┌──

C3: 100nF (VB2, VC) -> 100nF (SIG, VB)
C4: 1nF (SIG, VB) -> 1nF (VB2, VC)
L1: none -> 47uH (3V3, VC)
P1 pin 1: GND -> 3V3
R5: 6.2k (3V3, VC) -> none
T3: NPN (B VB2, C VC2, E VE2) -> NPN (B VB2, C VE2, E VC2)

└──
┌──

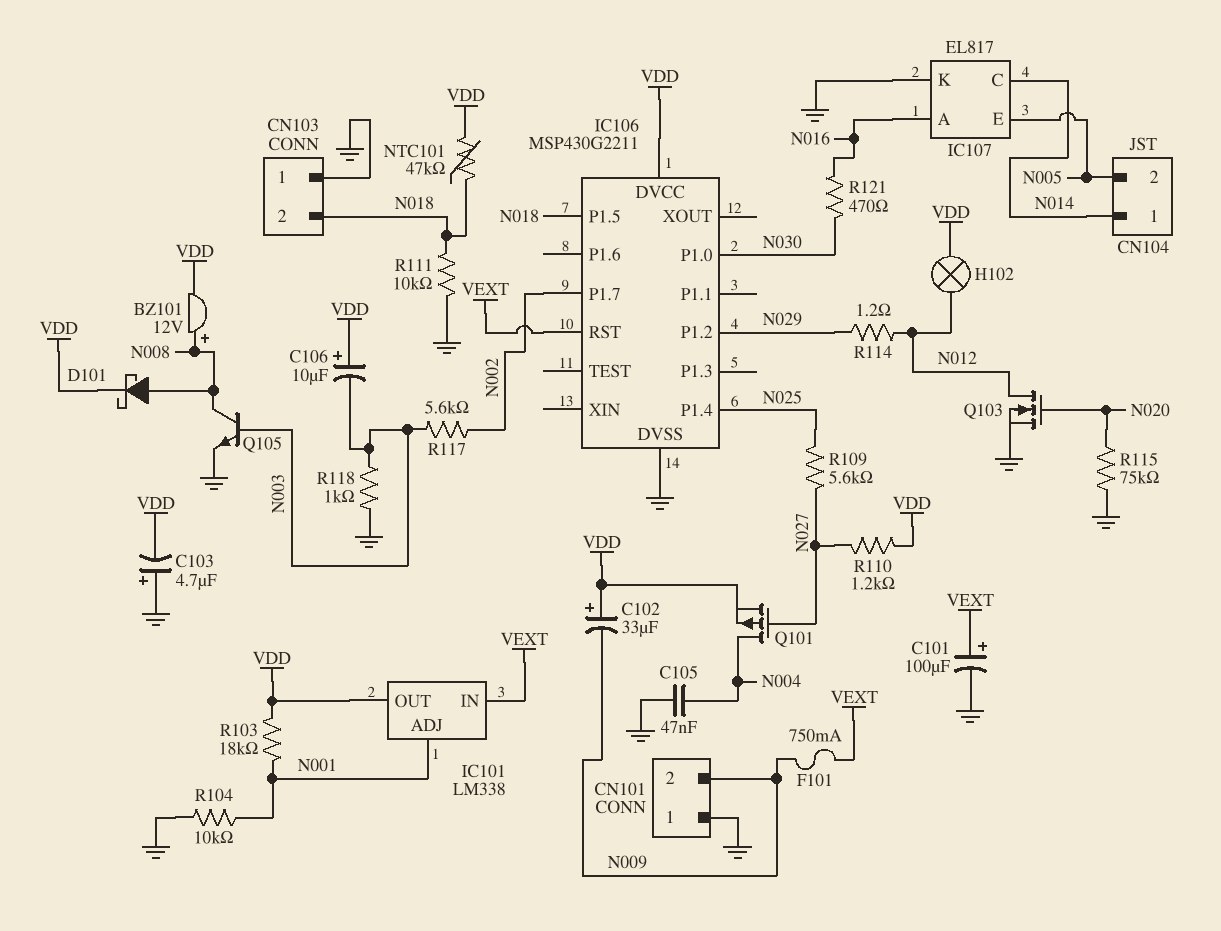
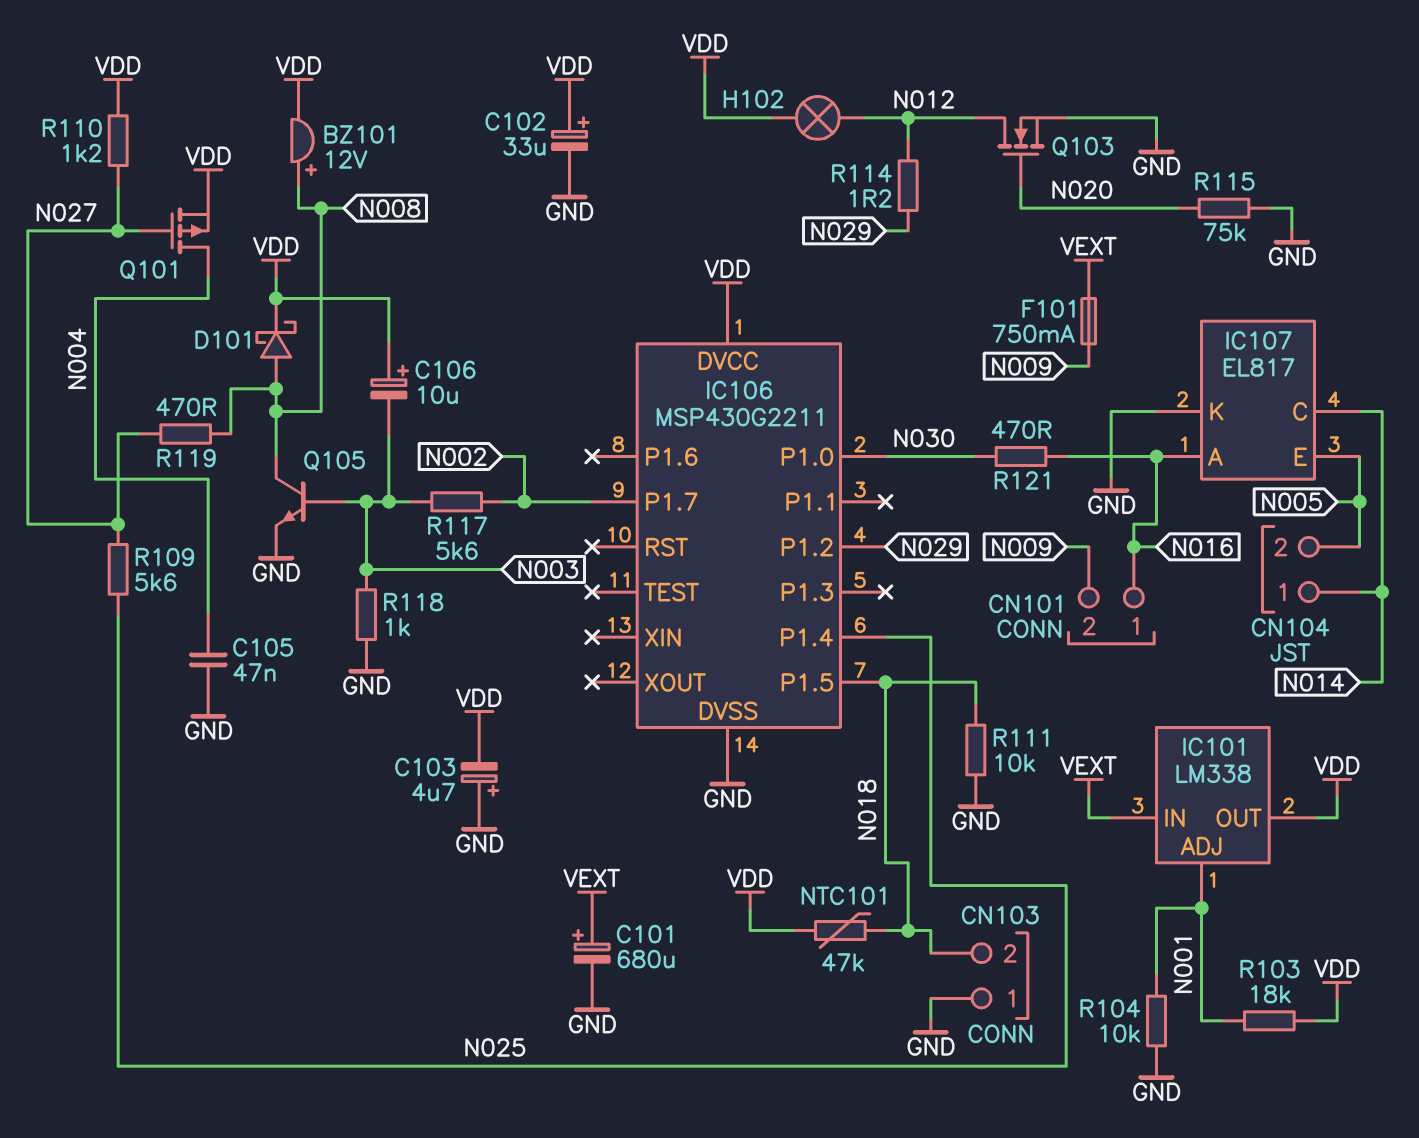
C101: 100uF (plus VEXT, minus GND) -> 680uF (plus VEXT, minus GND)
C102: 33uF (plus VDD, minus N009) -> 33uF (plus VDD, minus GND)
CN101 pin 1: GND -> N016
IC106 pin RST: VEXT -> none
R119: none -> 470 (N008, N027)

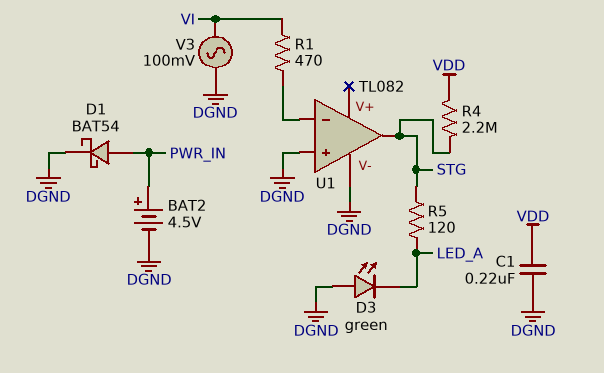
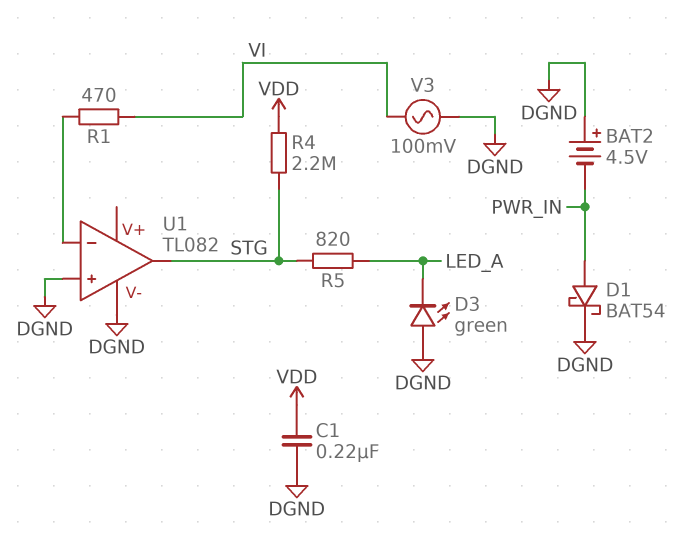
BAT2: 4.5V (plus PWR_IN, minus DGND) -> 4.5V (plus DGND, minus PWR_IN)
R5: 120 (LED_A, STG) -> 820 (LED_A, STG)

└──

-- About this task --
Your task is to report how many lines of the material include the string "plus". Give the number and no other words.

-- Written solution --
3